__THE TASK__.
An exact copy of all the lines below is required, with every image left out.

··· PROVIDED RECORDS

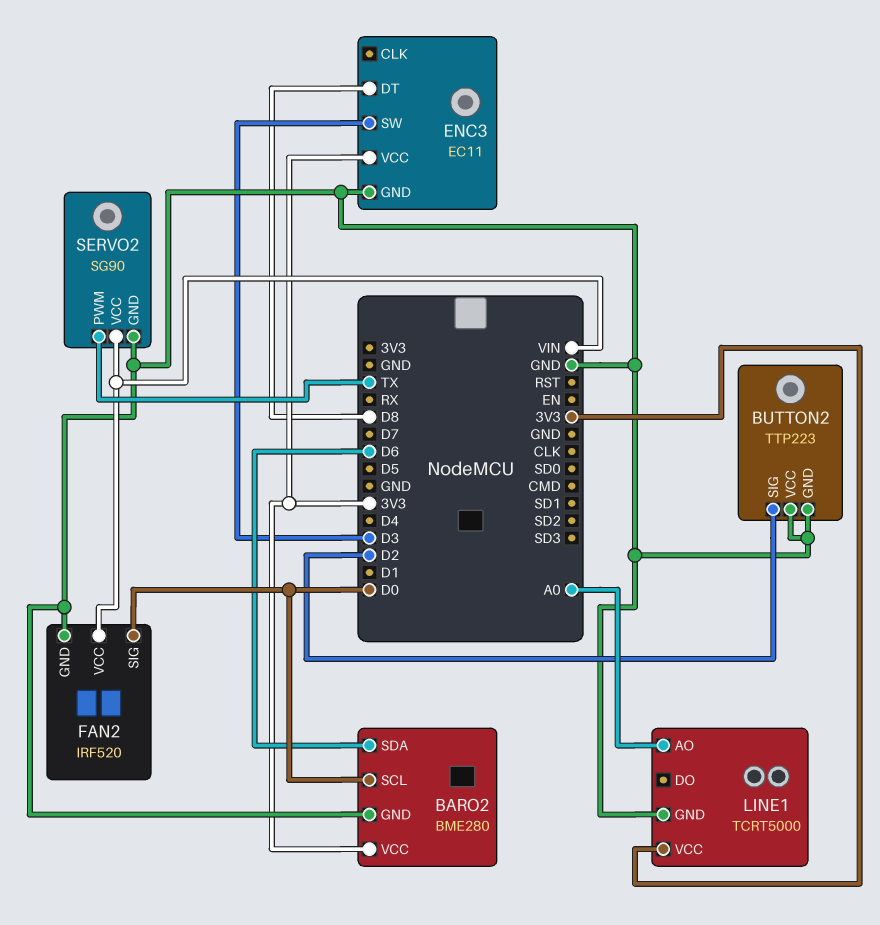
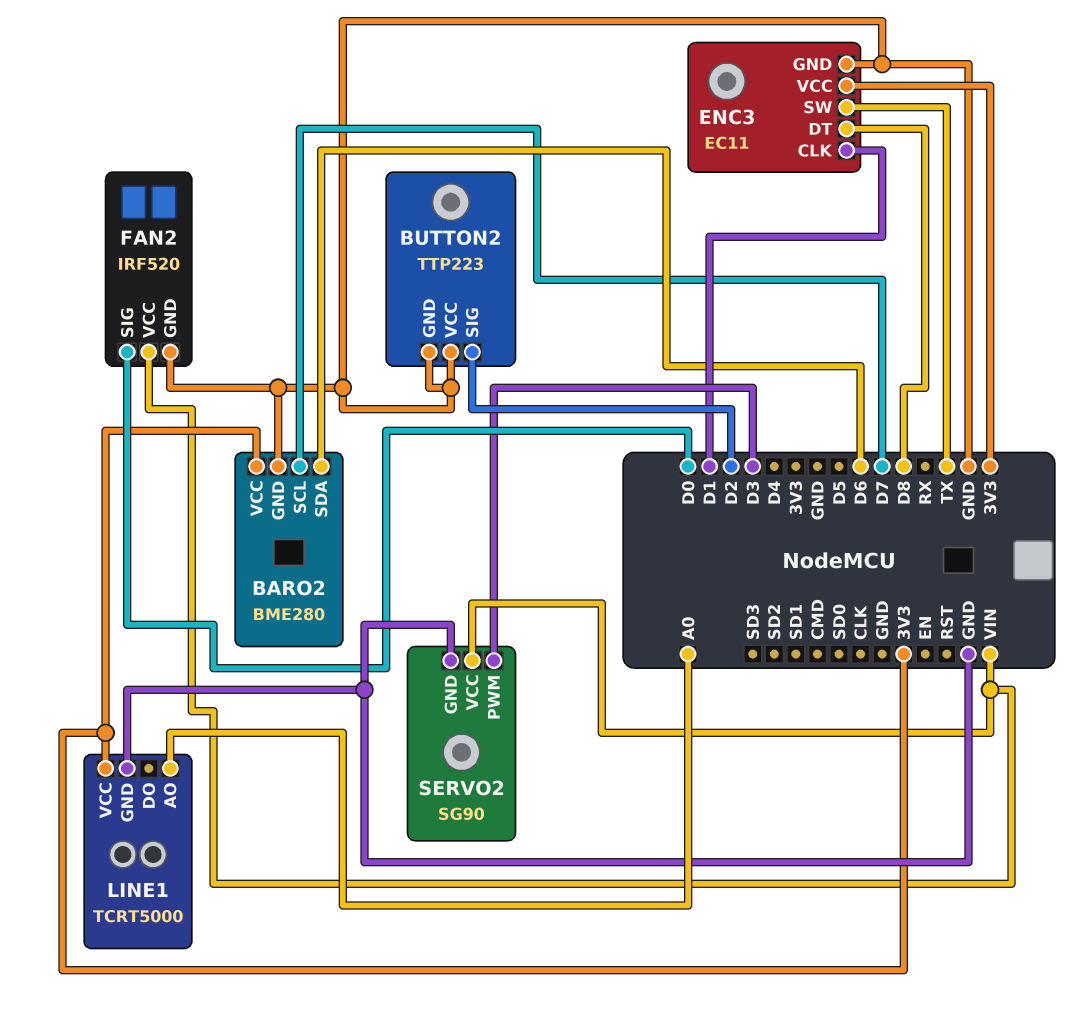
BARO2 pin SCL: D0 -> D7
ENC3 pin CLK: none -> D1
ENC3 pin SW: D3 -> TX
SERVO2 pin PWM: TX -> D3

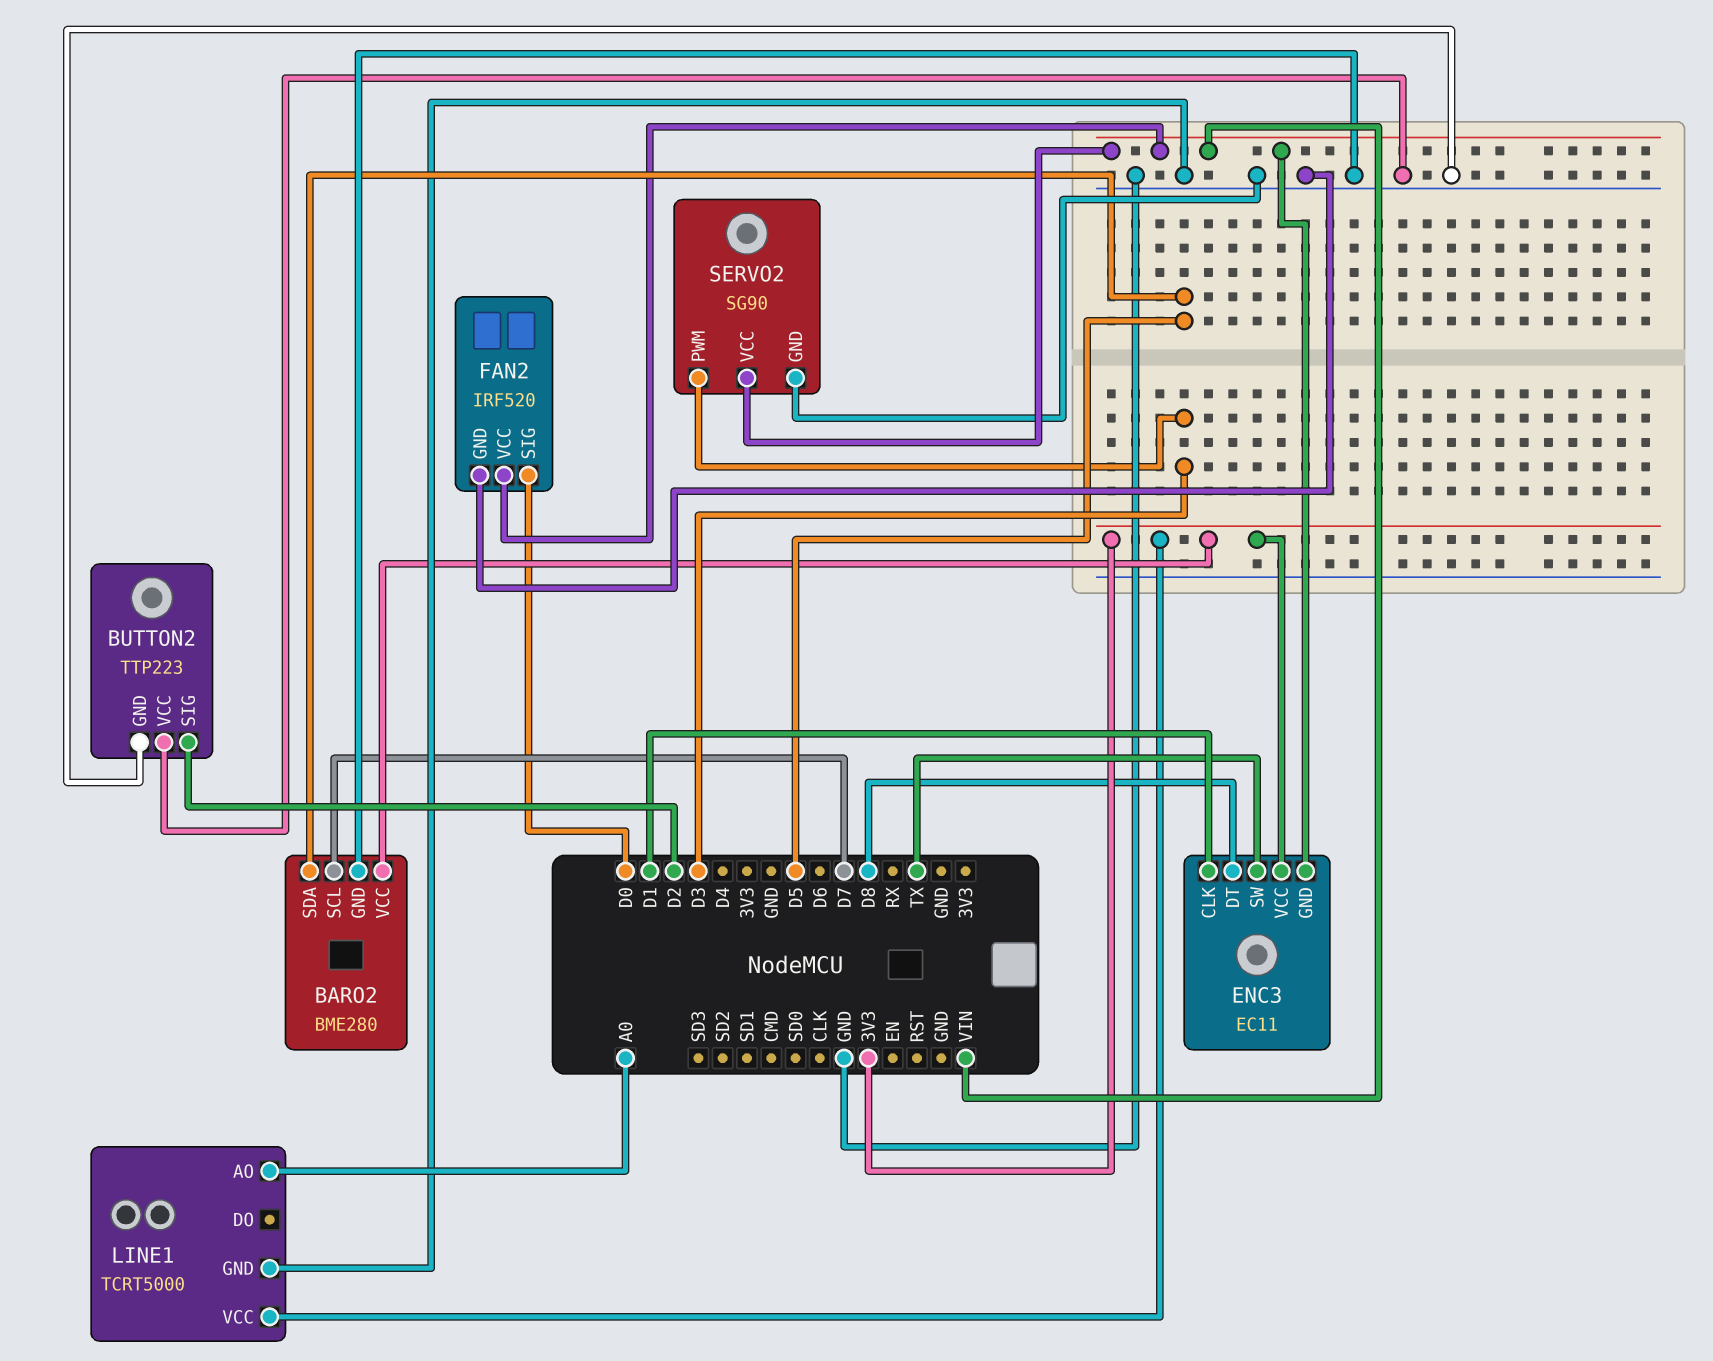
BARO2 pin SDA: D6 -> D5
ENC3 pin GND: GND -> VIN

······

__WRITTEN REPLY__.
BARO2 pin SCL: D0 -> D7
ENC3 pin CLK: none -> D1
ENC3 pin SW: D3 -> TX
SERVO2 pin PWM: TX -> D3

BARO2 pin SDA: D6 -> D5
ENC3 pin GND: GND -> VIN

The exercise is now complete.